- **Task directions**
Repeat only what runs from the line with "pink circle: moved 6 px up" through the last line of the data below, both included, keeping every word as it is and leaving out the pictures.
Data provided Block Start
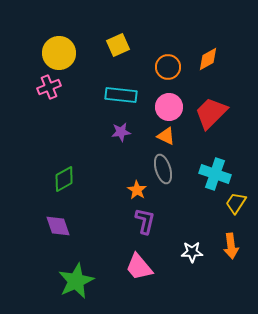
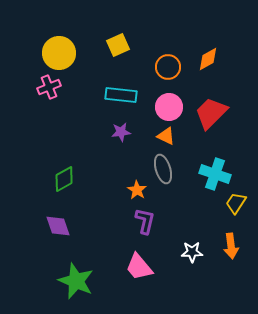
green star: rotated 24 degrees counterclockwise
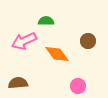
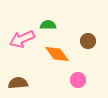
green semicircle: moved 2 px right, 4 px down
pink arrow: moved 2 px left, 2 px up
pink circle: moved 6 px up
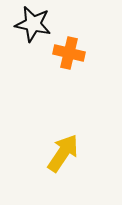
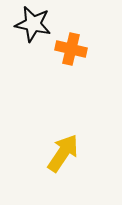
orange cross: moved 2 px right, 4 px up
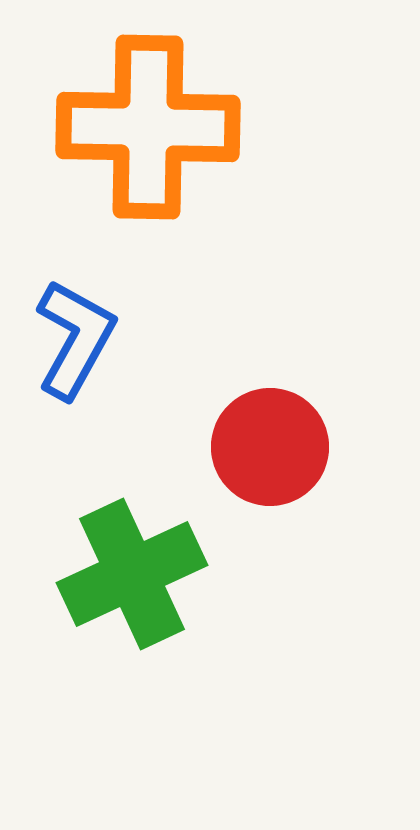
Data provided Block End
- **Finished exercise**
pink circle: moved 6 px up
orange cross: moved 2 px right, 4 px up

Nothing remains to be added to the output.